- [Problem requirements]:
When the word "relocated" shows up in a line of the records below, copy that line.

- [Dataset records]:
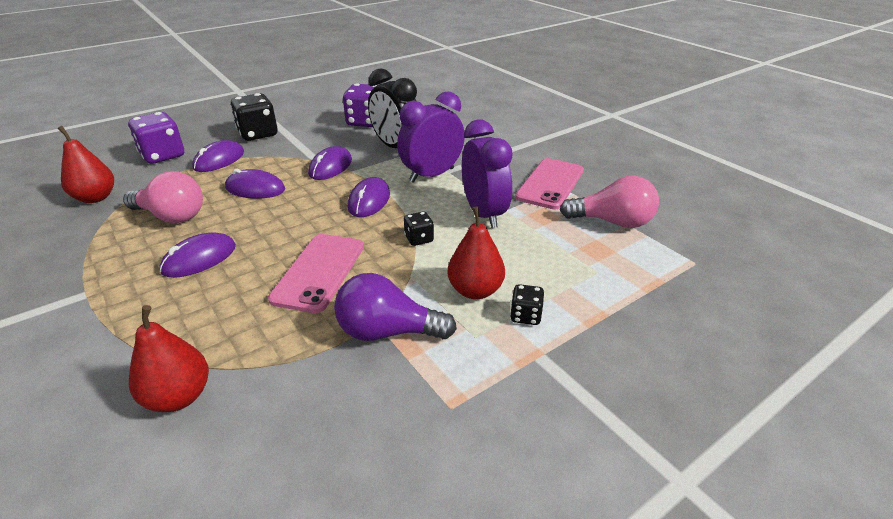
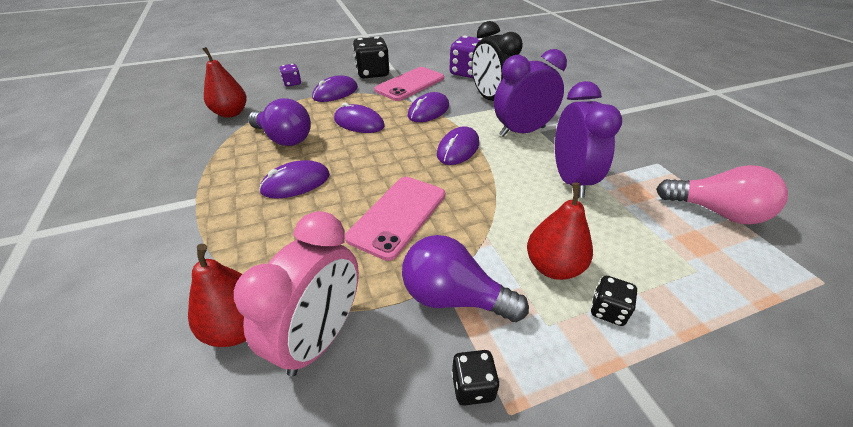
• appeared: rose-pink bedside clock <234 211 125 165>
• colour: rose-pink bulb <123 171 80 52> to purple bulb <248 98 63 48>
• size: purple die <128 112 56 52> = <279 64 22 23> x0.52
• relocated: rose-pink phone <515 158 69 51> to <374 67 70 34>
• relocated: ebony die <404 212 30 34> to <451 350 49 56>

- [Response box]:
• relocated: rose-pink phone <515 158 69 51> to <374 67 70 34>
• relocated: ebony die <404 212 30 34> to <451 350 49 56>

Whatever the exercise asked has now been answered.